The expected result is the run of lines from the one containing "JP2 pin 1: N011 -> GND" to the end of the listing, copied exactly.

*** EXCERPTED DATA ***

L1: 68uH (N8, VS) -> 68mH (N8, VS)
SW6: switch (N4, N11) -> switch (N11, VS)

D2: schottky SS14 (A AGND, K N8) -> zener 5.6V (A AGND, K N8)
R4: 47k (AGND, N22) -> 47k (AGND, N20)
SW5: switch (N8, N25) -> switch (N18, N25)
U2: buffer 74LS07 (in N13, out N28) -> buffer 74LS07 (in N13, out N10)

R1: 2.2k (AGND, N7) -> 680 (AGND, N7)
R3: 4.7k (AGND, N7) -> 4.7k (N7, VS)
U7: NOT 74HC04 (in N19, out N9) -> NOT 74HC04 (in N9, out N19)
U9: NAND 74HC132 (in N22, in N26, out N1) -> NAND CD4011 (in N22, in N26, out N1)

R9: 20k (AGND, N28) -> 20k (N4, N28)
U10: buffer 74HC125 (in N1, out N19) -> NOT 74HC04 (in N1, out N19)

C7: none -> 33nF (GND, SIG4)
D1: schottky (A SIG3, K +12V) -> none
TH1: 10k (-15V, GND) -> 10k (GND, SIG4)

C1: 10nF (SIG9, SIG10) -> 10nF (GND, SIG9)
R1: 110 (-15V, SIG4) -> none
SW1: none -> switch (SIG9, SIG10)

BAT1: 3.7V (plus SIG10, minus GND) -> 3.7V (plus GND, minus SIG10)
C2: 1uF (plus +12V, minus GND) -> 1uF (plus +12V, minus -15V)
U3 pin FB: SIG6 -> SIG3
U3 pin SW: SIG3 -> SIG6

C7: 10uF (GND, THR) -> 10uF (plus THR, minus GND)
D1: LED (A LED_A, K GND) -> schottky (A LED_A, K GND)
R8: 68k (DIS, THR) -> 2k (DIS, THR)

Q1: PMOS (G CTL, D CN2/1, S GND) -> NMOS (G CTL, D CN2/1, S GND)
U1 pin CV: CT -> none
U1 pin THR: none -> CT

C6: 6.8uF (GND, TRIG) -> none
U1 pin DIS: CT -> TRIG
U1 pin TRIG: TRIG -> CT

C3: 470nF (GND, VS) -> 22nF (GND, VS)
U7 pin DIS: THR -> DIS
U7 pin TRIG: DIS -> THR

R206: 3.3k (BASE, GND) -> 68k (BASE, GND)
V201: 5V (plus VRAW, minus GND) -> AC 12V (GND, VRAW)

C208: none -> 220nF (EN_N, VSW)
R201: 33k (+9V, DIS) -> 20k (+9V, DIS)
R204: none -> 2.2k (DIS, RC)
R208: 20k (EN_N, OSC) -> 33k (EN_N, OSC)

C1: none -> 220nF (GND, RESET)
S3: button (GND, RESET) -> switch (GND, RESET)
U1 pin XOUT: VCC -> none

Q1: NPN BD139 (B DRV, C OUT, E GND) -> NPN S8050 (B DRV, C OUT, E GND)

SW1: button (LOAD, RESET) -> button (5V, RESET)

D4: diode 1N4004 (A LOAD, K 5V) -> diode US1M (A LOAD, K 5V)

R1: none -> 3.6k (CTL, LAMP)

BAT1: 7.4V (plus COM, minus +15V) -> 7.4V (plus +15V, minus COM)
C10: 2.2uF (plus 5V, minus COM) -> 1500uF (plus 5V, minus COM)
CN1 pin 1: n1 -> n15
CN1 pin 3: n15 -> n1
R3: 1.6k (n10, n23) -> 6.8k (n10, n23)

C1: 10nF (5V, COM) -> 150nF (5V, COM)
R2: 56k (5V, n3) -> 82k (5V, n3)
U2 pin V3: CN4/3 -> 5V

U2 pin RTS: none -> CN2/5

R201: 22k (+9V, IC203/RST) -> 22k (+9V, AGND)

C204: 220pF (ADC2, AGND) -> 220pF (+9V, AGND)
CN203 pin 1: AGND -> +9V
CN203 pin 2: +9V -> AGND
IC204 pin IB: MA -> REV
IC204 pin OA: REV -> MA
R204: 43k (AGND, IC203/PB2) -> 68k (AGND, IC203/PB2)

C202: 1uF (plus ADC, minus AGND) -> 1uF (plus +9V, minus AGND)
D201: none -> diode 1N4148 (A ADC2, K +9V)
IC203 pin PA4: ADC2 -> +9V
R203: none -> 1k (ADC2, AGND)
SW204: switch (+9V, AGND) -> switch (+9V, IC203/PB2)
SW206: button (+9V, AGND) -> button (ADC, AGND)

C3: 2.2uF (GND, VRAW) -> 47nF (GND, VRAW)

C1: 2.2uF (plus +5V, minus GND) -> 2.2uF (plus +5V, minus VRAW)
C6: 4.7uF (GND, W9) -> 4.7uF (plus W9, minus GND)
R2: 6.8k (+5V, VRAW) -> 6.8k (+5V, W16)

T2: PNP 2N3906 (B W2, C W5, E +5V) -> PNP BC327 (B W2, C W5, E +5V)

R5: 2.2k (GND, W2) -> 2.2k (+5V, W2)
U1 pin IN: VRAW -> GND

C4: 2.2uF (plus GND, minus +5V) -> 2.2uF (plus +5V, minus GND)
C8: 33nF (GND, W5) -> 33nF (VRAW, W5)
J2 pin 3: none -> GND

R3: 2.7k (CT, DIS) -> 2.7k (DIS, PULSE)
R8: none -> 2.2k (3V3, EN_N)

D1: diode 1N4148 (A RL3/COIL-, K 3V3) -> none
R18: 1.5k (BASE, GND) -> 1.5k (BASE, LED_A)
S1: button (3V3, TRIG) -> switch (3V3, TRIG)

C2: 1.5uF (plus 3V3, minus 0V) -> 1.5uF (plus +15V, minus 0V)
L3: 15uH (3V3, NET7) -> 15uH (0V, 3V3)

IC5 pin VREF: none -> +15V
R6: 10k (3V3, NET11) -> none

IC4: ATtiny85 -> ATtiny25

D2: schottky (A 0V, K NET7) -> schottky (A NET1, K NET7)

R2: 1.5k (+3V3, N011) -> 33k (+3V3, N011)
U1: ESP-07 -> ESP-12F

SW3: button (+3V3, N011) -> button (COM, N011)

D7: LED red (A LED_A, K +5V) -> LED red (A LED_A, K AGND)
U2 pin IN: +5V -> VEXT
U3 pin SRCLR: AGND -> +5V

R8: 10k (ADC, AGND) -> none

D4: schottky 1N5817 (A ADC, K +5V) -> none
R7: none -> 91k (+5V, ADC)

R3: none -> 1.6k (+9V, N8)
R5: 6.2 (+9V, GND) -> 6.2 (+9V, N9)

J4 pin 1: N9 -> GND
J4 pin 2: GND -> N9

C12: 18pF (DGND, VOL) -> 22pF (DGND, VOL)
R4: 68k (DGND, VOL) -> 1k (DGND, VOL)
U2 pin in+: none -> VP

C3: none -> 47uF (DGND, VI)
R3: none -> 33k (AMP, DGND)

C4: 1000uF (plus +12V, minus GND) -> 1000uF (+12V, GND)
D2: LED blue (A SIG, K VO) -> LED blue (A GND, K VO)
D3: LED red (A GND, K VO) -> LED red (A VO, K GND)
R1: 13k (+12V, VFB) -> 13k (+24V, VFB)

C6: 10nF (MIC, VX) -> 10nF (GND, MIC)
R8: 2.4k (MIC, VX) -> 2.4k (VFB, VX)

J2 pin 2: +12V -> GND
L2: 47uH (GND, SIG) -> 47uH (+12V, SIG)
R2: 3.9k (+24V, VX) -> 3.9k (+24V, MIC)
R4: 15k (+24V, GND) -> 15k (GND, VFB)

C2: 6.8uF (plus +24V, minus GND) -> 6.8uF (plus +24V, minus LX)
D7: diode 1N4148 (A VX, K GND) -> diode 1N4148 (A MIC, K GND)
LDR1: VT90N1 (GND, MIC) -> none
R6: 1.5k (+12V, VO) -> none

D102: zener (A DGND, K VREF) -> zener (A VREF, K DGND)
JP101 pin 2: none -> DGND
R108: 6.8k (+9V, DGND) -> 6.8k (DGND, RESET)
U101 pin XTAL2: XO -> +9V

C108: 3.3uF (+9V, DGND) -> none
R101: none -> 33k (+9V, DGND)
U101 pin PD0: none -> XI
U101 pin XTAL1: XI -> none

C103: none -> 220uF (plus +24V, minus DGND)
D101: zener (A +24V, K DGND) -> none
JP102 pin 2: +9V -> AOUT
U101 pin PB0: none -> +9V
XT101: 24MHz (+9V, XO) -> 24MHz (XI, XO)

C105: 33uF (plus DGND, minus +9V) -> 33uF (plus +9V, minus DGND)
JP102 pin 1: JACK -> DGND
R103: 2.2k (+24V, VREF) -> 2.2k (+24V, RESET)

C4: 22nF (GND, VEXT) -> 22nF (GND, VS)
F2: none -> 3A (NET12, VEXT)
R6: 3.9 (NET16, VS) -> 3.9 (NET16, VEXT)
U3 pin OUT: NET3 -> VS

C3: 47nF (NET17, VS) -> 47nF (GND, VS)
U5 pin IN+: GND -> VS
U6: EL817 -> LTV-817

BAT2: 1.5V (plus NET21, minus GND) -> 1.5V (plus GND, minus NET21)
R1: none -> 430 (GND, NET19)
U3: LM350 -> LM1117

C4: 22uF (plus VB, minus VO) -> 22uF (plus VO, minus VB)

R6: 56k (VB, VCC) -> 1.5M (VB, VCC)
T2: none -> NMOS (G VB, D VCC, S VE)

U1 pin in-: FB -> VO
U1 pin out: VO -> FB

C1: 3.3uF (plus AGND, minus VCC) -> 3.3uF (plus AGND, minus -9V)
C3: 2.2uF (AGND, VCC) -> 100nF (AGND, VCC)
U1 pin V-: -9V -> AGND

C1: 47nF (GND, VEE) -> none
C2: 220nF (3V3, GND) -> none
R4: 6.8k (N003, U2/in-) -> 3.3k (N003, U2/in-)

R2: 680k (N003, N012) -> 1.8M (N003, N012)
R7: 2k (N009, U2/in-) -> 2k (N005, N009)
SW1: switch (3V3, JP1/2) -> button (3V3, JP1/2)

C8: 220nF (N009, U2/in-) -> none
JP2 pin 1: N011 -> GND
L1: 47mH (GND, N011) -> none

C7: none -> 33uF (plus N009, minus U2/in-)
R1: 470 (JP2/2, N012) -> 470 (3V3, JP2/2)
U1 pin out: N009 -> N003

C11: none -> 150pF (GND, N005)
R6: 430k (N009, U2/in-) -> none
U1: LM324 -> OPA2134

*** End of EXCERPTED DATA ***

[YOUR RESPONSE]:
JP2 pin 1: N011 -> GND
L1: 47mH (GND, N011) -> none

C7: none -> 33uF (plus N009, minus U2/in-)
R1: 470 (JP2/2, N012) -> 470 (3V3, JP2/2)
U1 pin out: N009 -> N003

C11: none -> 150pF (GND, N005)
R6: 430k (N009, U2/in-) -> none
U1: LM324 -> OPA2134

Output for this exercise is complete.